> **Aim of the exercise**
Please restate word for word the lines of the entries below from the one with "yellow arrow: (22, 54) -> (27, 89), moved" to the one with "purple circle: (1124, 441)", inclusive, and leave out every picture.

Shape state transition data
....

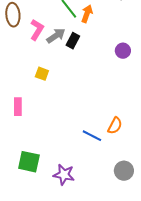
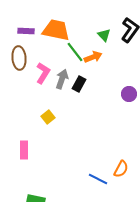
orange arrow: (87, 14) -> (93, 57), turned 48
gray arrow: (56, 36) -> (62, 79), turned -36
yellow square: (42, 74) -> (48, 117), turned 32

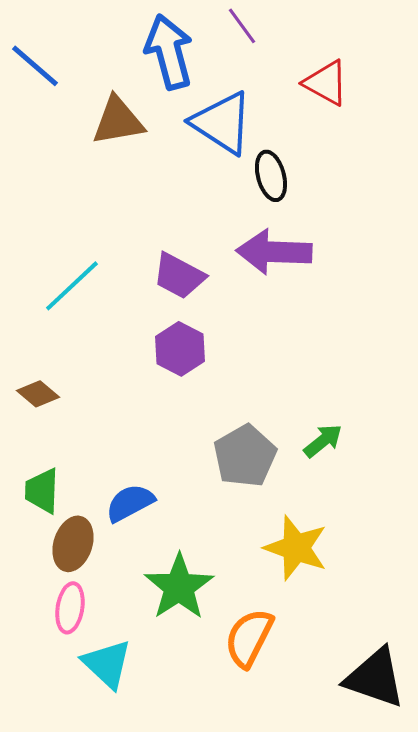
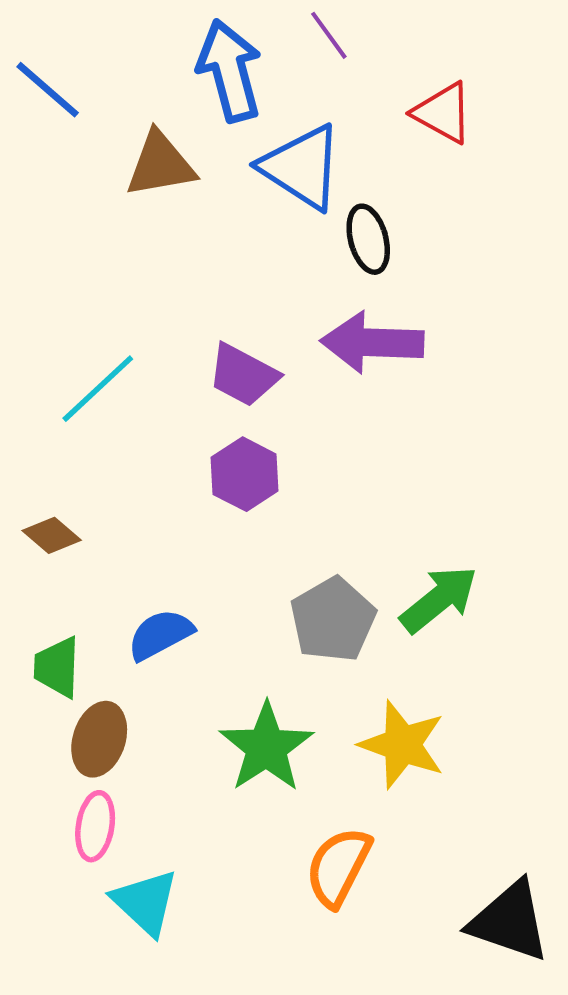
green arrow: (323, 441) -> (439, 599), size x1.5
blue semicircle: (130, 503) -> (160, 635), moved
green star: (179, 587) -> (266, 747), moved

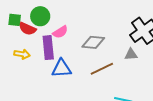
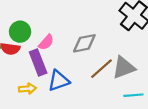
yellow arrow: (22, 54) -> (27, 89), moved
gray triangle: (131, 54) -> (124, 68), moved, size x1.6

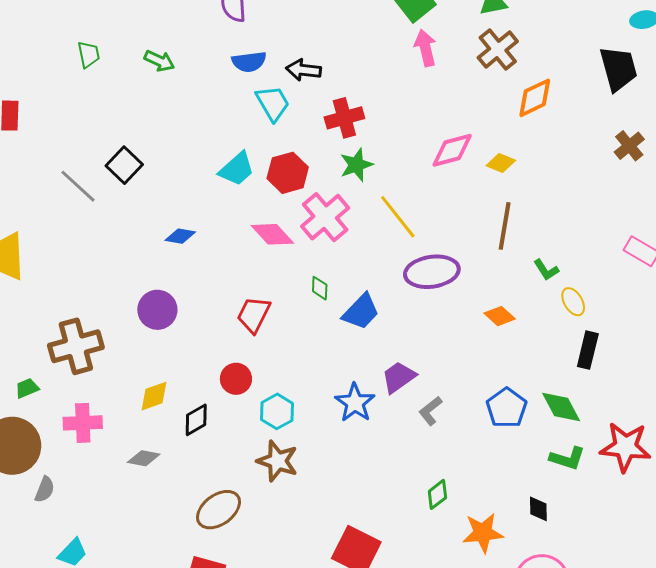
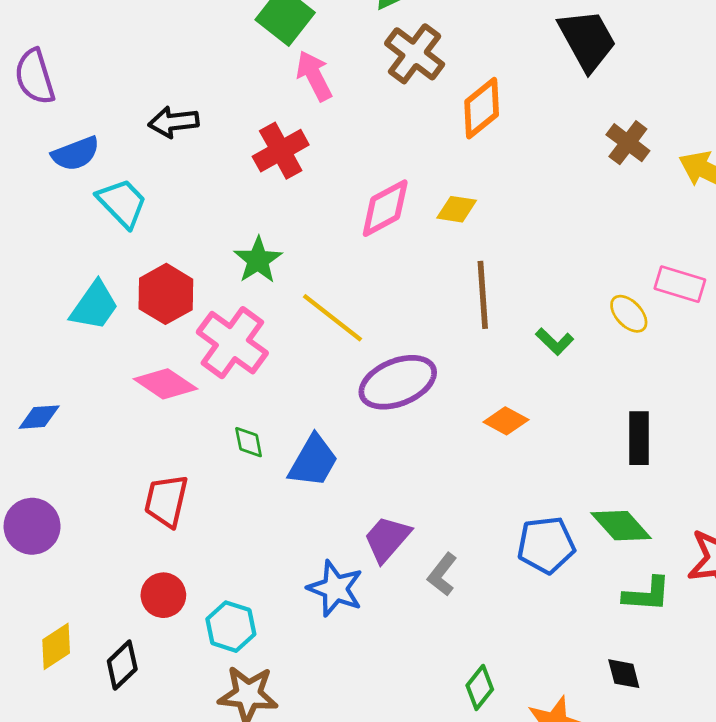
black arrow: (303, 70) -> (174, 122), moved
red cross: (344, 118) -> (281, 151), moved
yellow ellipse: (573, 302) -> (629, 314), moved
blue pentagon: (507, 408) -> (546, 545), turned -30

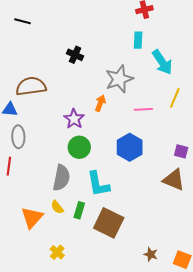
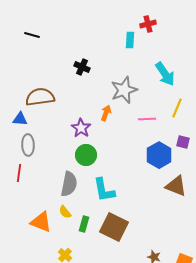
cyan rectangle: (138, 40) -> (130, 40), moved
blue hexagon: (130, 147) -> (159, 155), moved
purple square: (181, 151) -> (183, 142), moved
green rectangle: (79, 210) -> (84, 224), moved
orange triangle: (32, 218) -> (41, 222), turned -50

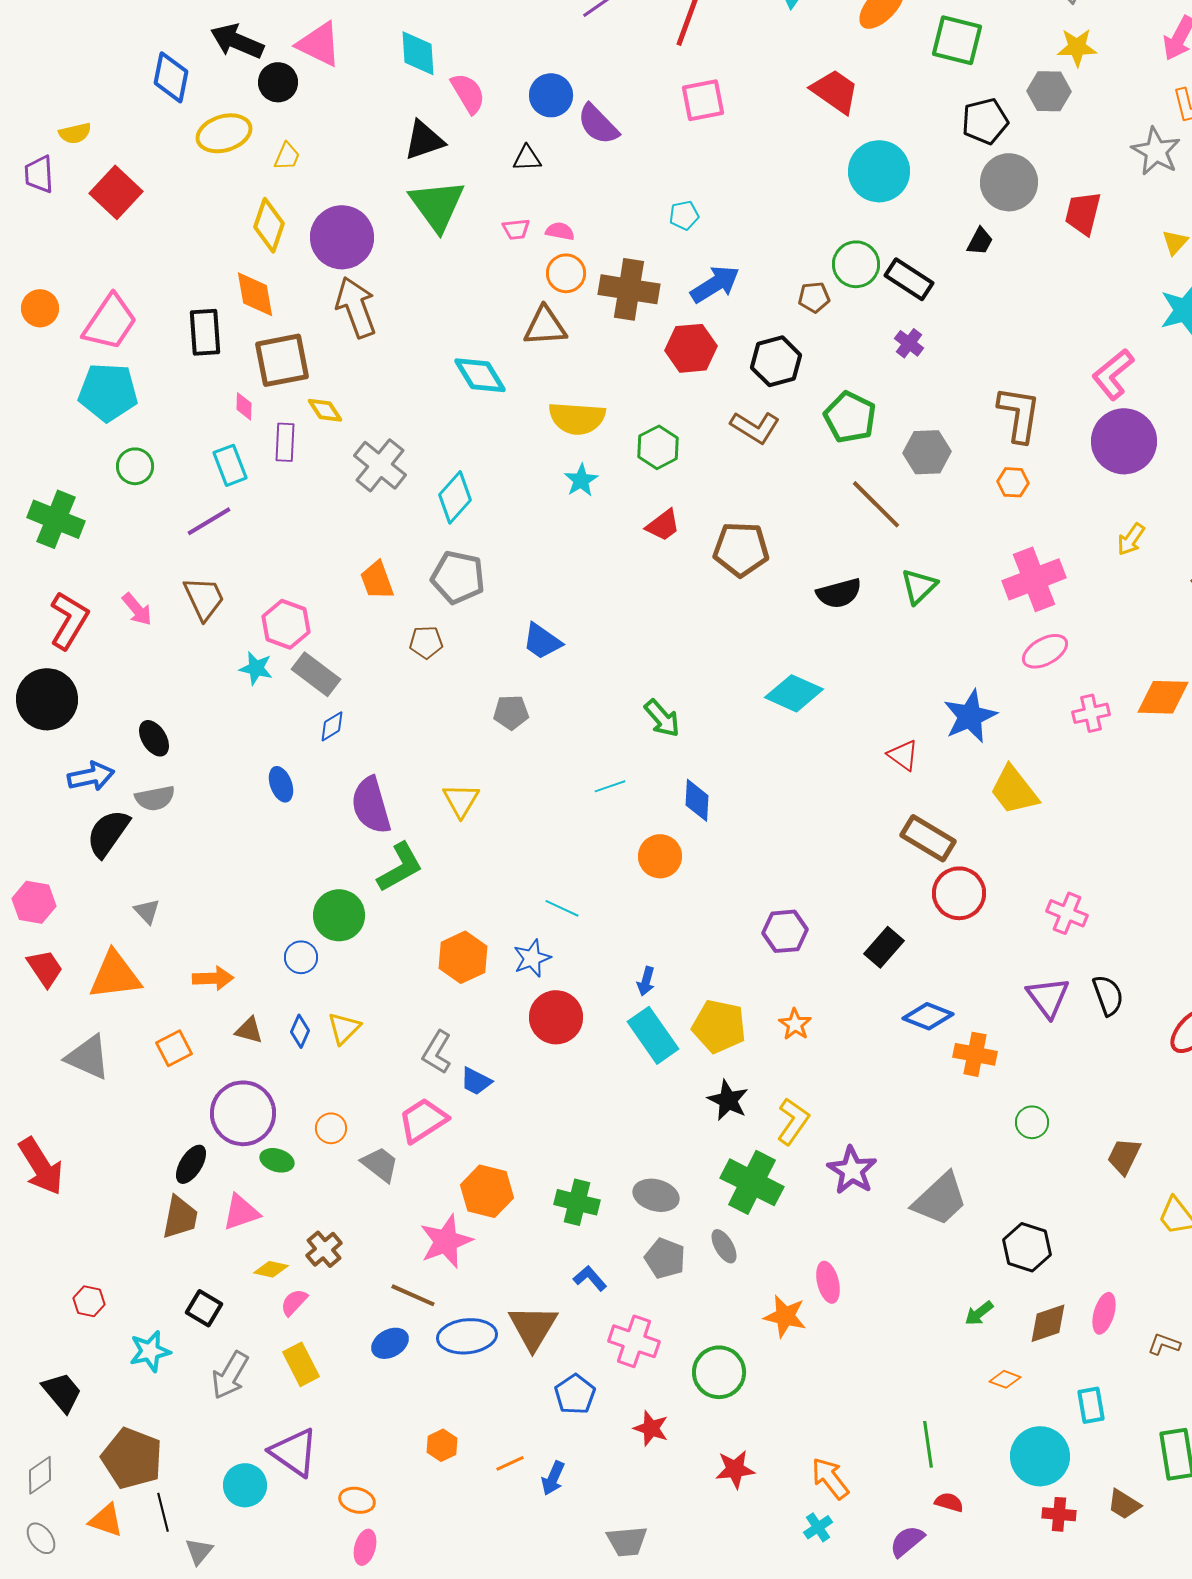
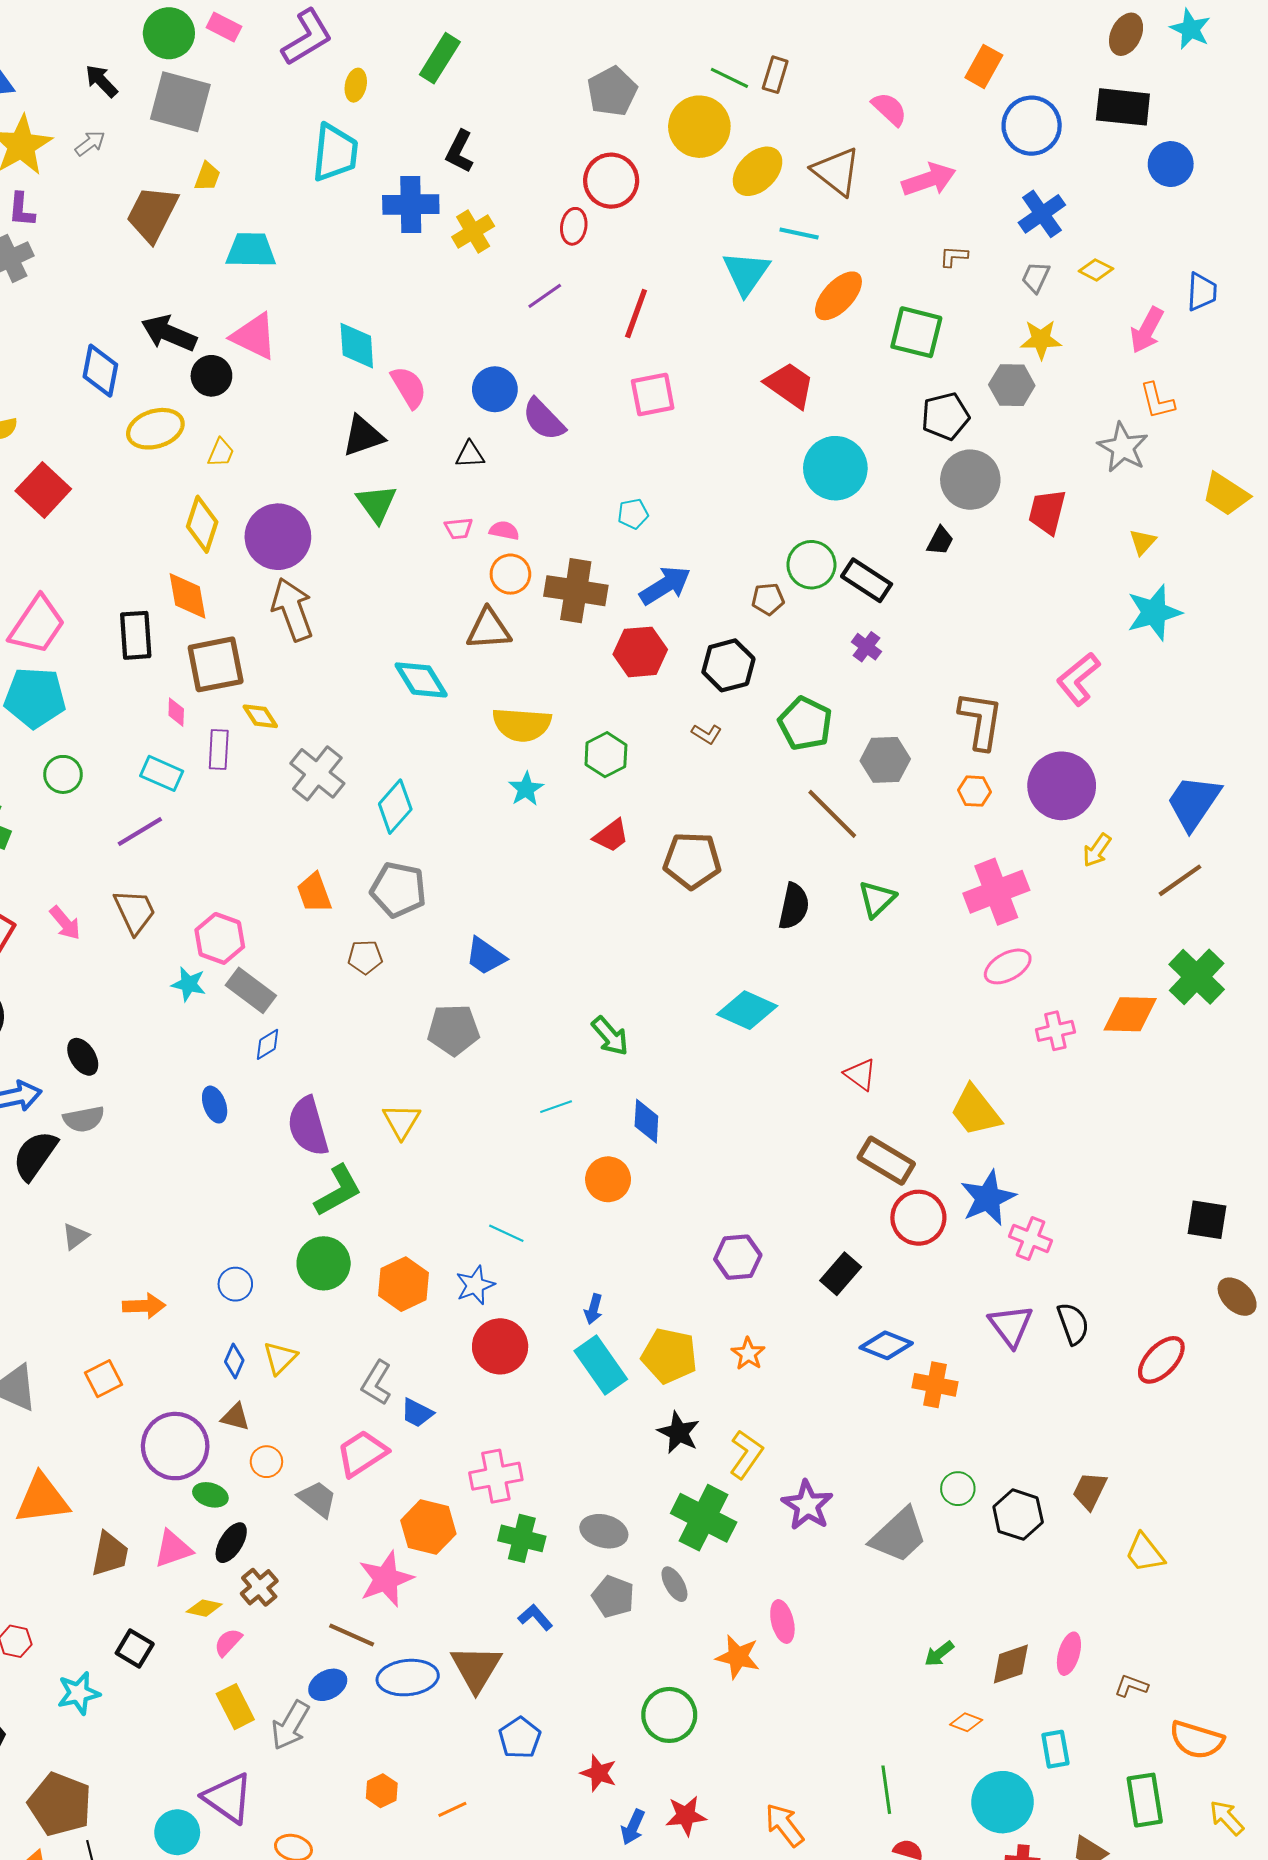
green triangle: (437, 205) -> (377, 503), size x0.7
brown L-shape: (755, 427) -> (707, 734), size x0.6
purple circle: (1124, 441) -> (1062, 786), moved
cyan rectangle: (230, 465) -> (162, 773), turned -45
black semicircle: (839, 593) -> (794, 906), turned -63
gray pentagon: (511, 712) -> (453, 1030), size x1.4
blue star: (970, 716) -> (988, 1198), moved
gray triangle: (147, 911) -> (75, 1236), turned 36
green circle: (339, 915) -> (324, 1263), moved
orange triangle: (115, 975) -> (42, 1499), moved
brown triangle: (249, 1030) -> (235, 1417), moved
green circle: (1032, 1122) -> (958, 1489), moved
black ellipse: (191, 1164) -> (231, 1543), moved
black hexagon: (1027, 1247) -> (1018, 1515), moved
pink cross: (634, 1341) -> (496, 1476), moved, turned -30
gray arrow: (230, 1375) -> (290, 1725), moved
blue arrow: (553, 1478) -> (633, 1827), moved

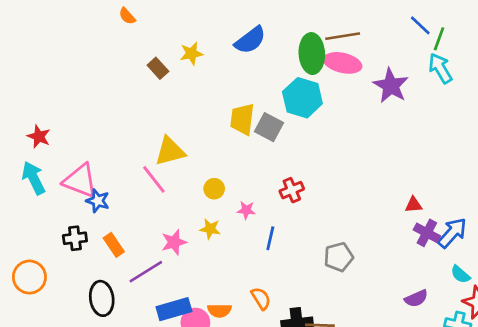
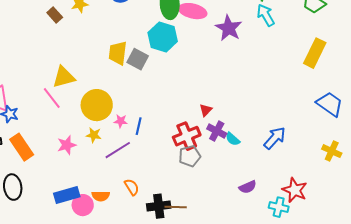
yellow circle: (214, 189) -> (97, 105), size x2.0
red cross: (292, 190) -> (187, 136), moved, size x1.5
red triangle: (414, 205) -> (206, 110), moved, turned -40
purple cross: (427, 233) -> (217, 131), moved
blue line: (270, 238) -> (139, 126), moved
orange rectangle: (114, 245) -> (22, 147), size x1.5
purple line: (146, 272) -> (118, 150), moved
cyan semicircle: (460, 274) -> (233, 139), moved

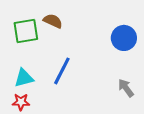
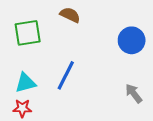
brown semicircle: (53, 21) -> (70, 15), moved

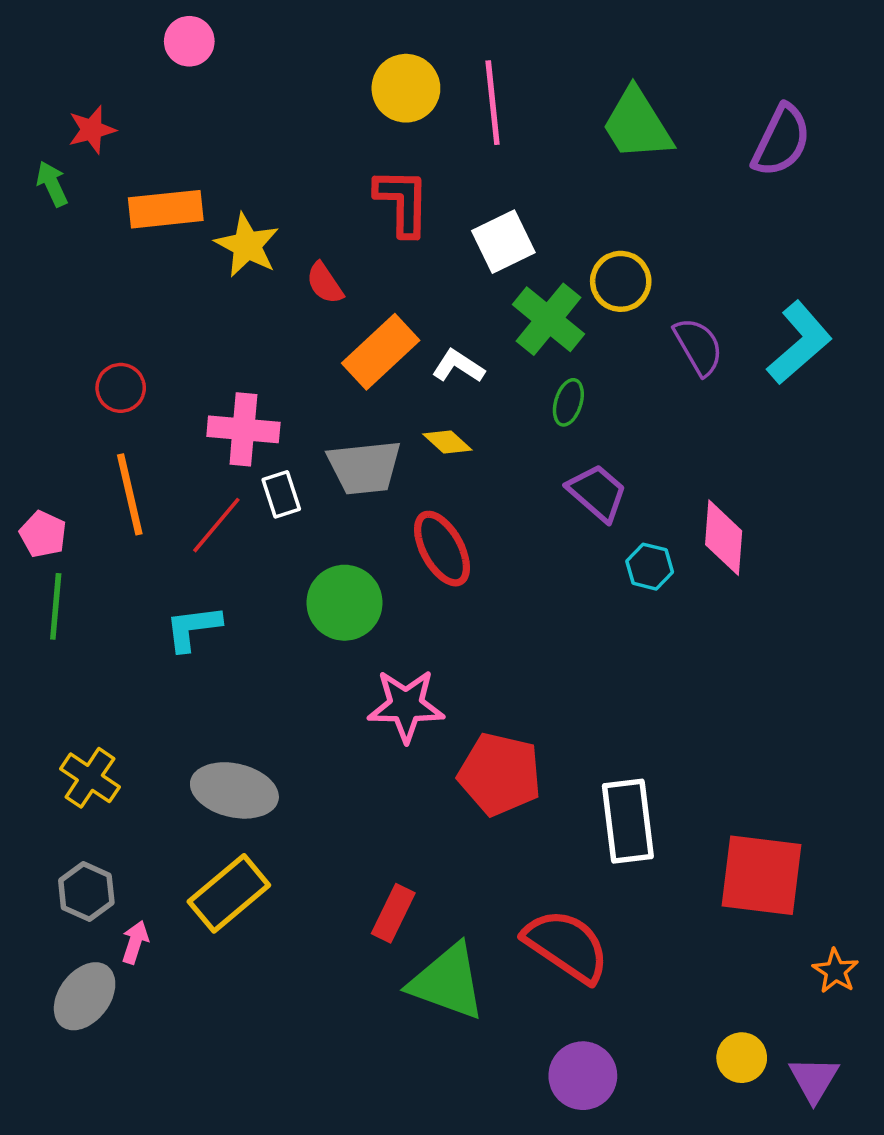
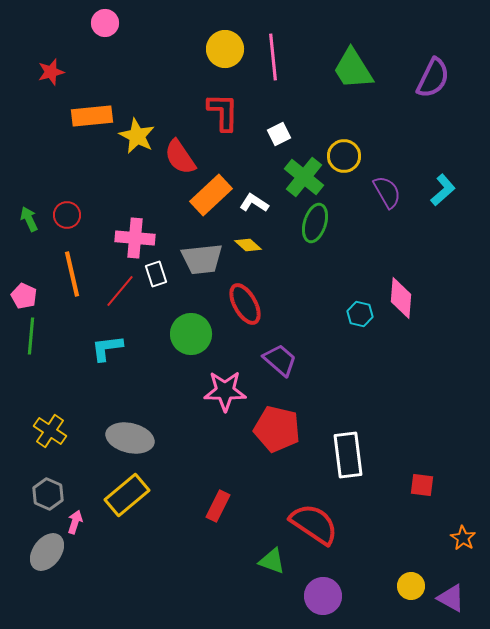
green arrow: (52, 184) -> (29, 219), moved
white square: (503, 242) -> (279, 134), size x0.7
red semicircle: (325, 283) -> (180, 157), size x1.5
cyan L-shape: (799, 343) -> (443, 190), size x0.7
green ellipse: (568, 402) -> (315, 223), size x1.5
purple trapezoid: (597, 493) -> (280, 360), moved
red square: (762, 875) -> (422, 485), size x0.5
green triangle: (447, 982) -> (272, 561), moved, size x0.6
purple triangle: (814, 1079) -> (451, 598), turned -32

....

> **Task solution**
yellow arrow: (22, 54) -> (27, 89), moved
gray triangle: (131, 54) -> (124, 68), moved, size x1.6

black arrow: (303, 70) -> (174, 122), moved
red cross: (344, 118) -> (281, 151), moved
yellow ellipse: (573, 302) -> (629, 314), moved
blue pentagon: (507, 408) -> (546, 545), turned -30

cyan rectangle: (138, 40) -> (130, 40), moved
blue hexagon: (130, 147) -> (159, 155), moved
purple square: (181, 151) -> (183, 142), moved
green rectangle: (79, 210) -> (84, 224), moved
orange triangle: (32, 218) -> (41, 222), turned -50

green triangle: (437, 205) -> (377, 503), size x0.7
brown L-shape: (755, 427) -> (707, 734), size x0.6
purple circle: (1124, 441) -> (1062, 786), moved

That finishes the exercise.